* Task objective *
Only lines containing "plate" are wanted from the data below. Copy those lines.

Items listed in a dataset
════

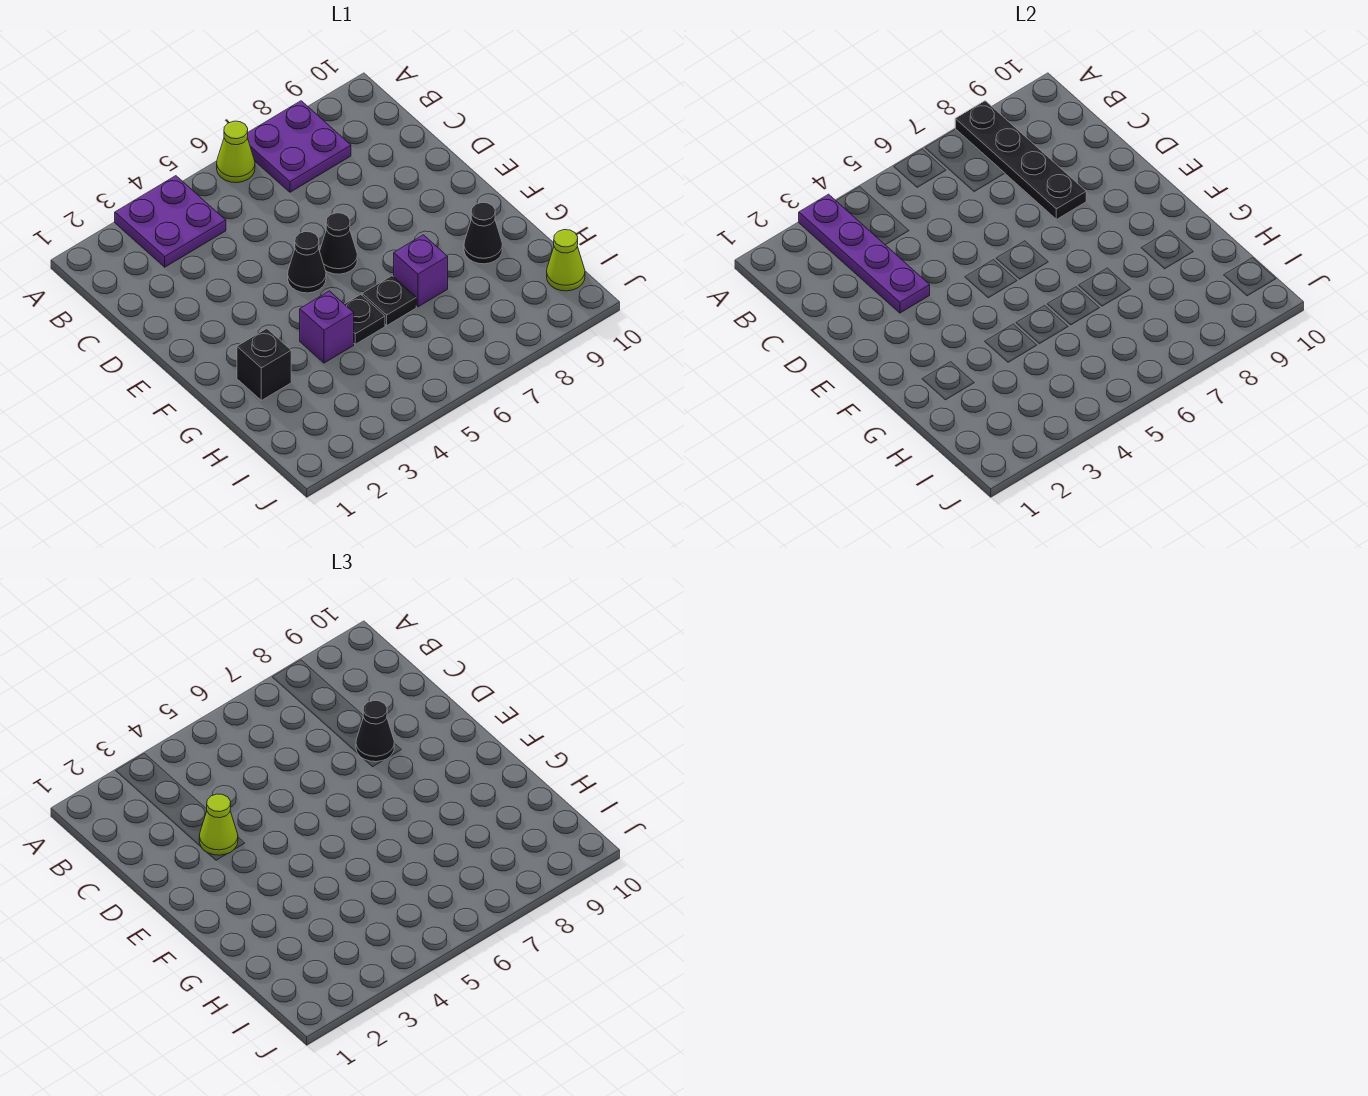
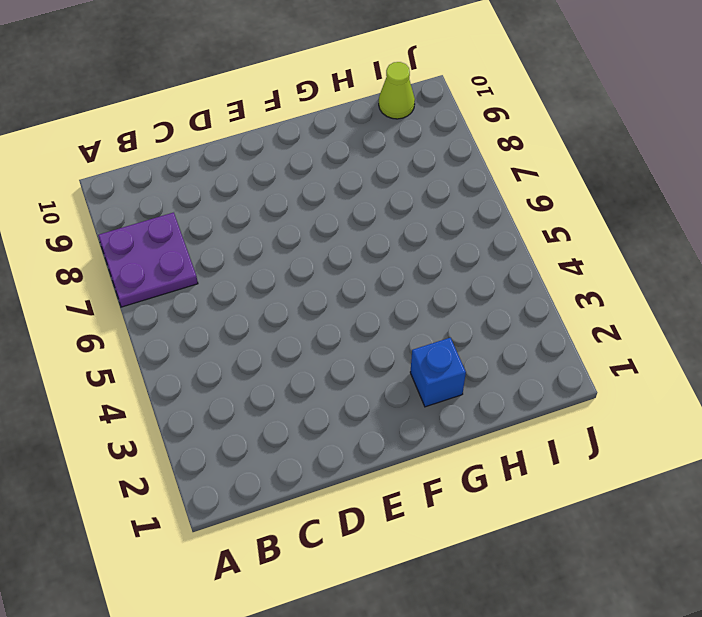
blue brick G2 level 1 -> black brick G2 level 1
none -> purple plate A3:B4 level 1
none -> lime cone A6 level 1
none -> black cone E5 level 1

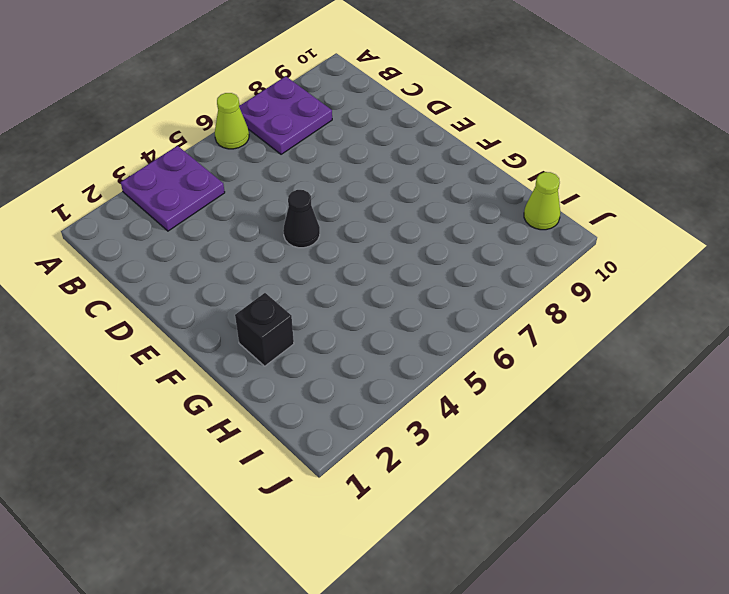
none -> black cone E6 level 1
none -> purple brick G4 level 1
none -> black plate G5 level 1

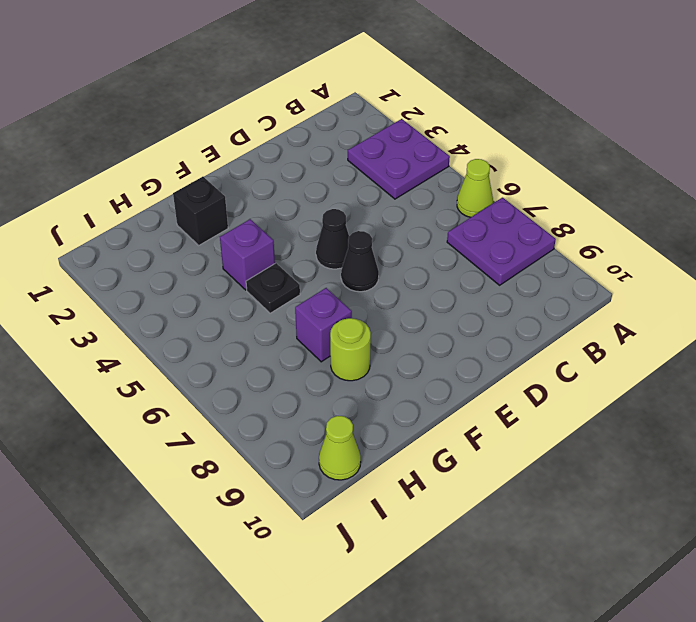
lime round brick G8 level 1 -> none
none -> black plate G6 level 1
none -> black cone G9 level 1
none -> purple plate A3:D3 level 2

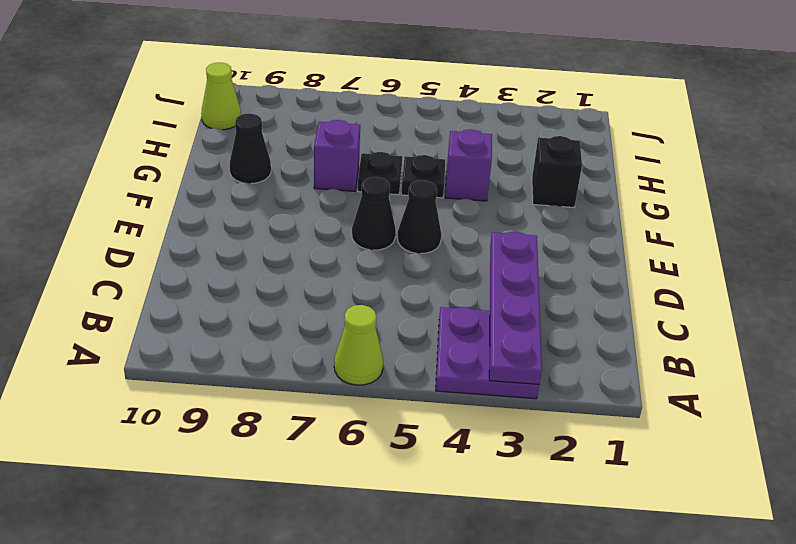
none -> purple plate A7:B8 level 1
none -> black plate A8:D8 level 2
none -> lime cone D3 level 3

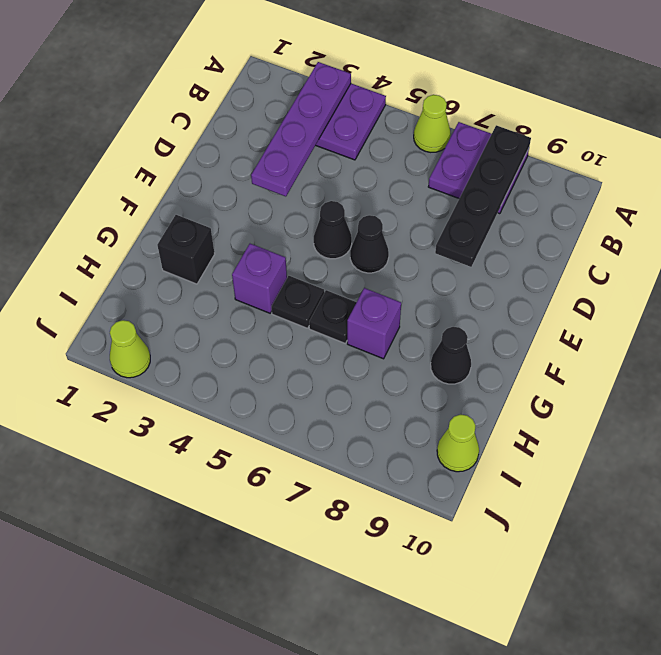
lime cone J2 level 1 -> lime cone D3 level 3
none -> black cone D8 level 3

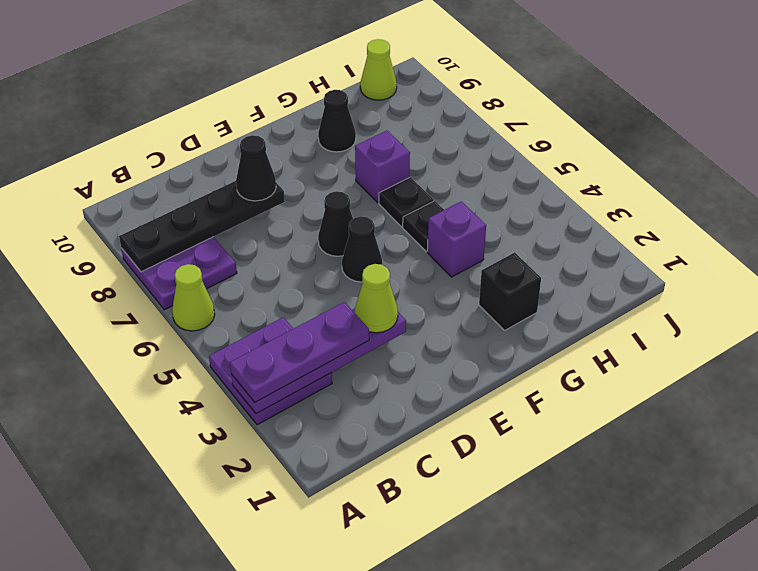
purple plate A3:C3 level 3 -> none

════

* Expected answer *
none -> purple plate A3:B4 level 1
none -> black plate G5 level 1
none -> black plate G6 level 1
none -> purple plate A3:D3 level 2
none -> purple plate A7:B8 level 1
none -> black plate A8:D8 level 2
purple plate A3:C3 level 3 -> none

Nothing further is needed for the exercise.